■ What you have to do: The job is to find each line in the entries holding the string "AGND" and copy that line.

········

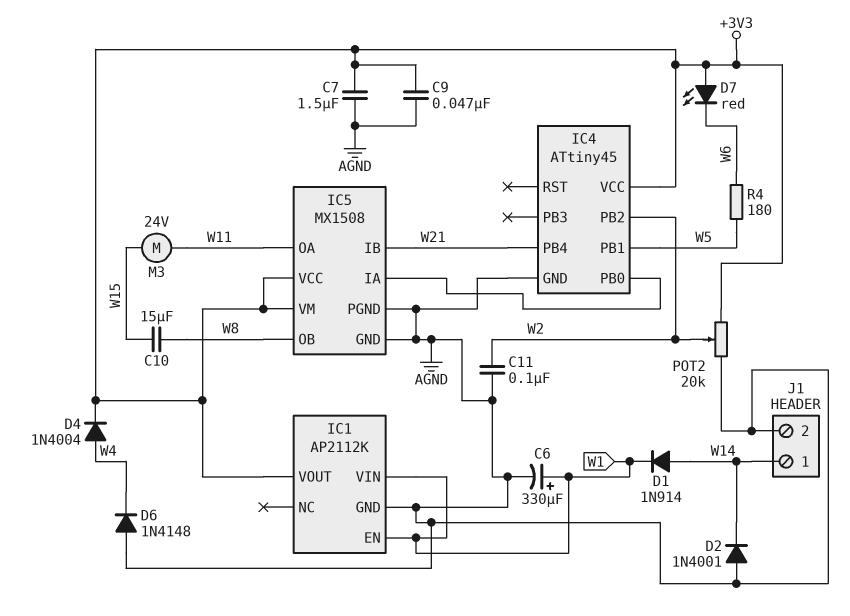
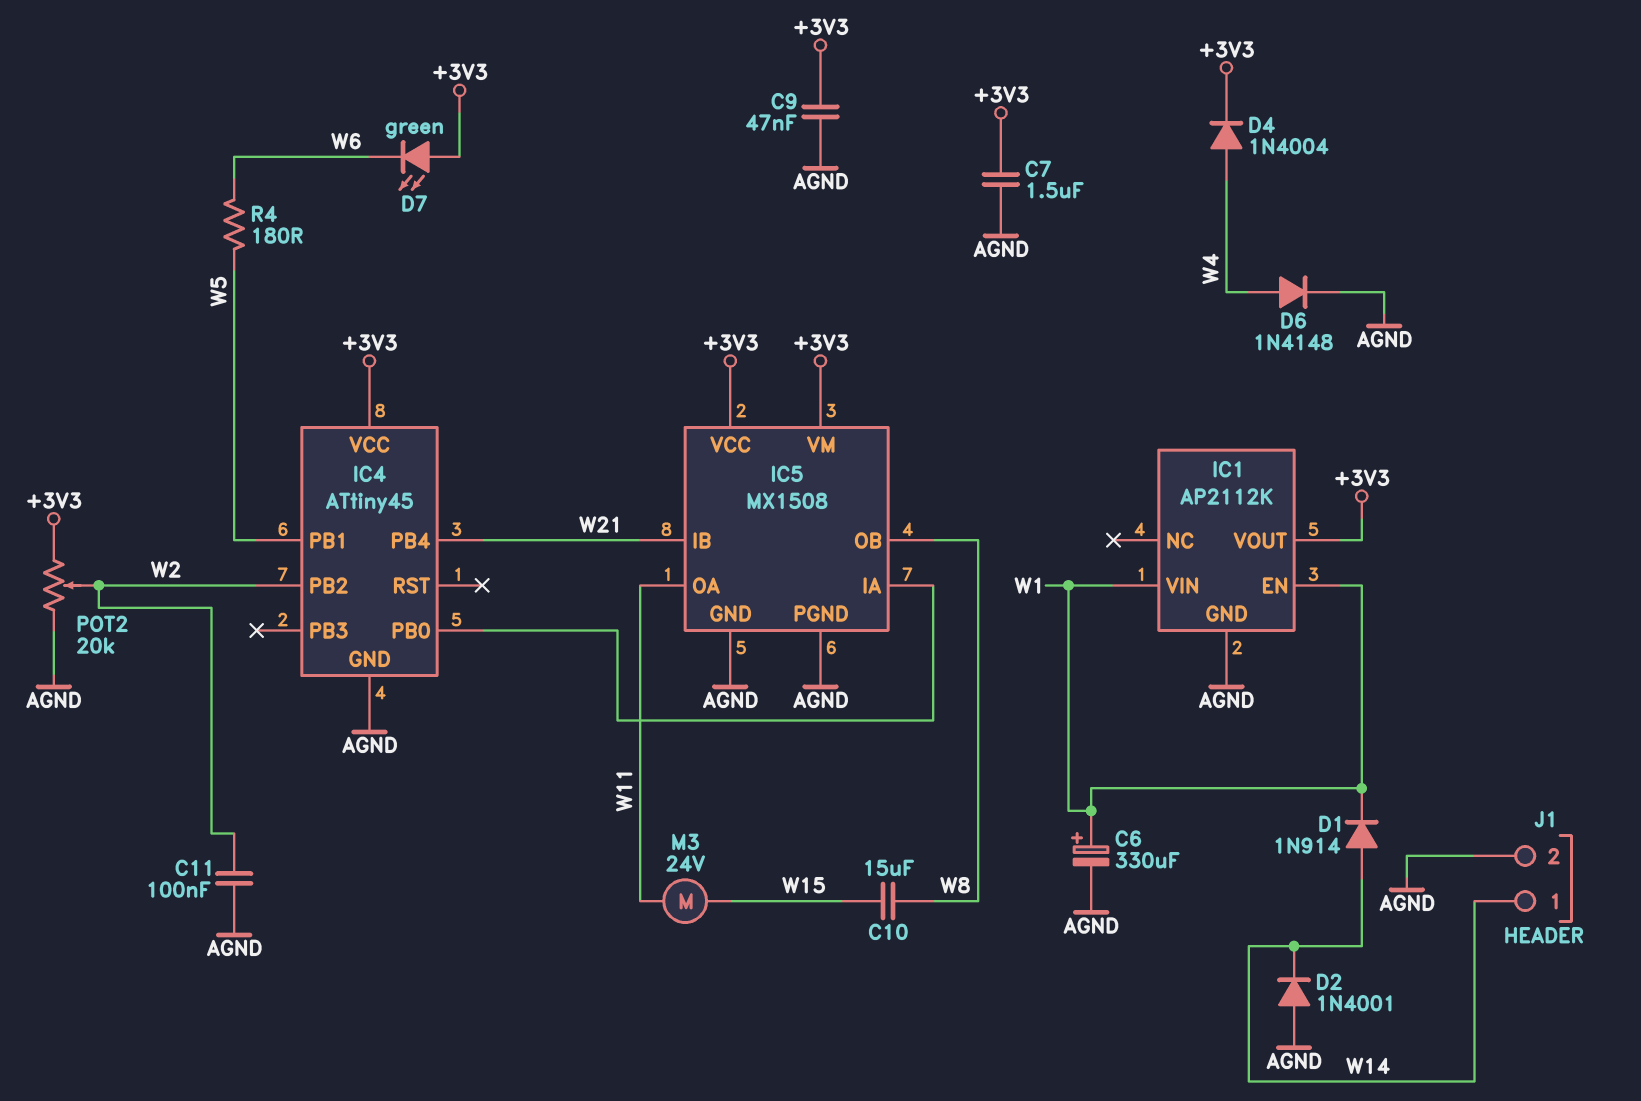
D6: diode 1N4148 (A AGND, K W4) -> diode 1N4148 (A W4, K AGND)
D7: LED red (A +3V3, K W6) -> LED green (A +3V3, K W6)

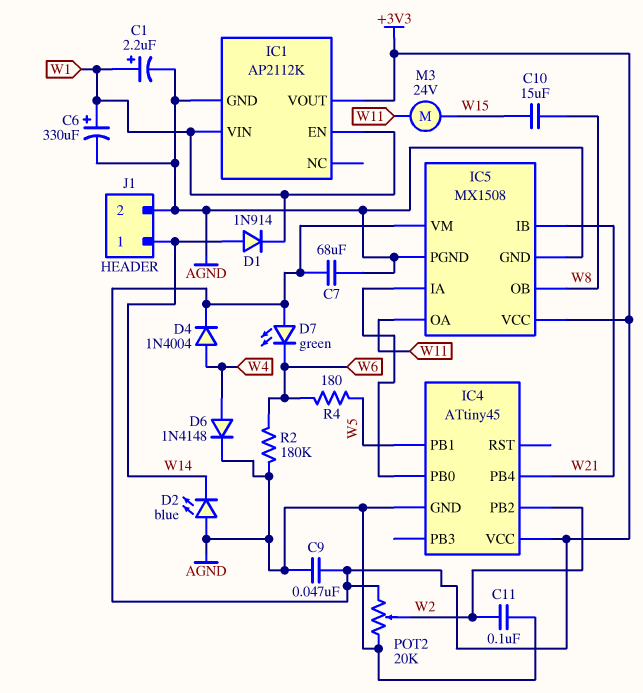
C1: none -> 2.2uF (plus W1, minus AGND)
C7: 1.5uF (+3V3, AGND) -> 68uF (+3V3, AGND)
D2: diode 1N4001 (A AGND, K W14) -> LED blue (A AGND, K W14)
R2: none -> 180k (AGND, W6)

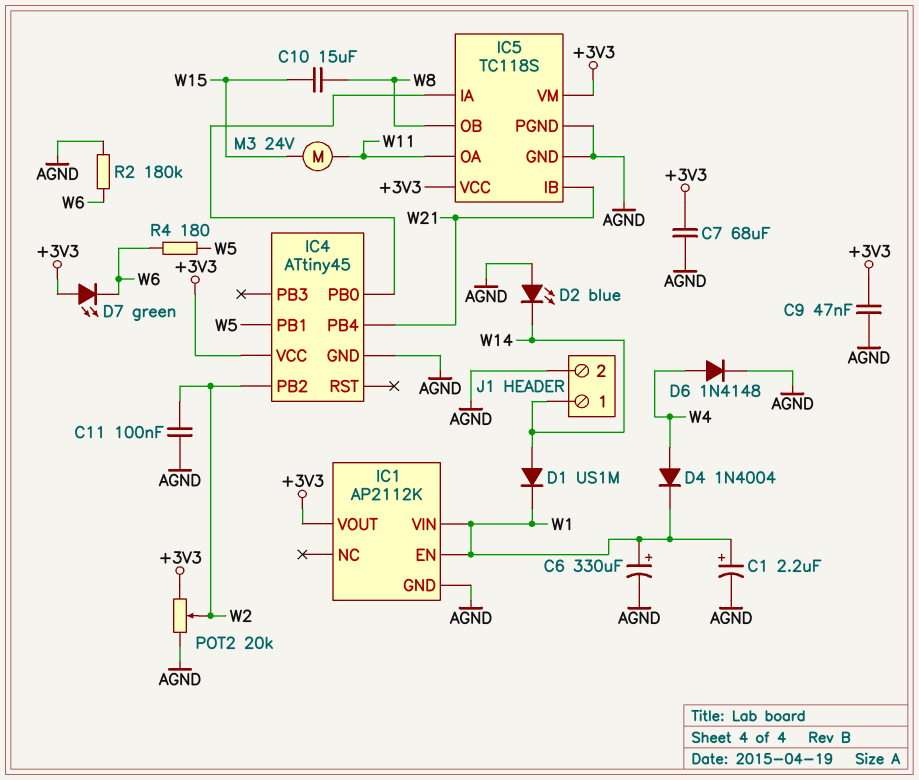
D1: diode 1N914 (A W14, K W1) -> diode US1M (A W14, K W1)
D4: diode 1N4004 (A W4, K +3V3) -> diode 1N4004 (A W4, K W1)
IC5: MX1508 -> TC118S

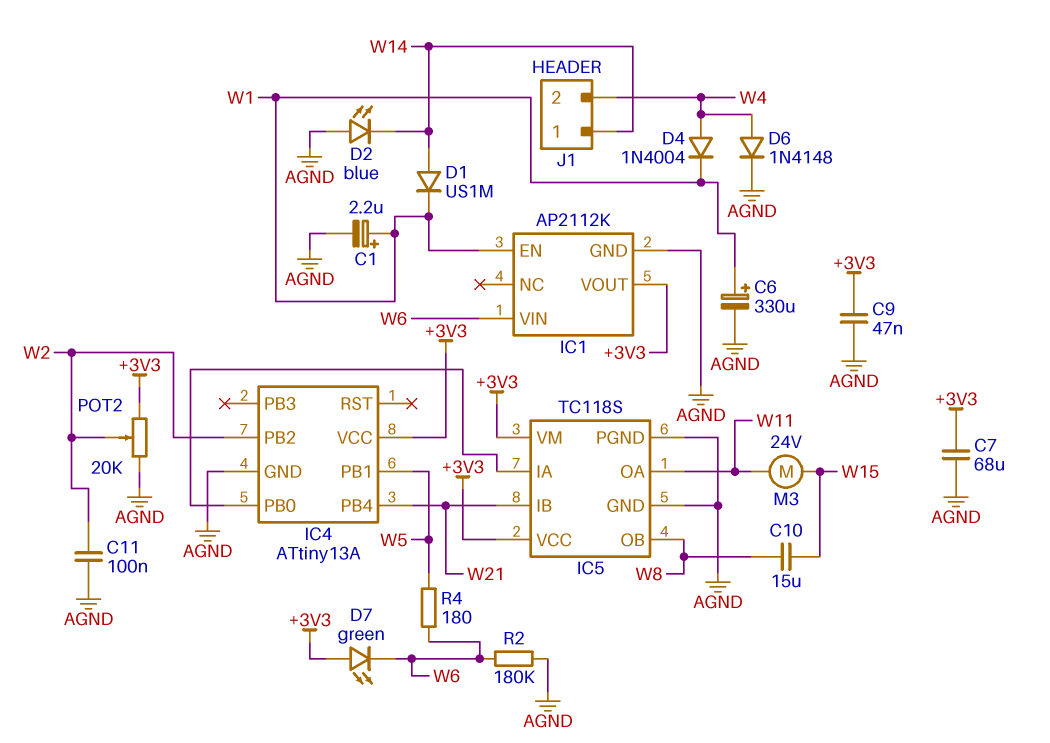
IC1 pin VIN: W1 -> W6
IC4: ATtiny45 -> ATtiny13A
J1 pin 2: AGND -> W4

········

■ Answer to this problem:
D6: diode 1N4148 (A AGND, K W4) -> diode 1N4148 (A W4, K AGND)
C1: none -> 2.2uF (plus W1, minus AGND)
C7: 1.5uF (+3V3, AGND) -> 68uF (+3V3, AGND)
D2: diode 1N4001 (A AGND, K W14) -> LED blue (A AGND, K W14)
R2: none -> 180k (AGND, W6)
J1 pin 2: AGND -> W4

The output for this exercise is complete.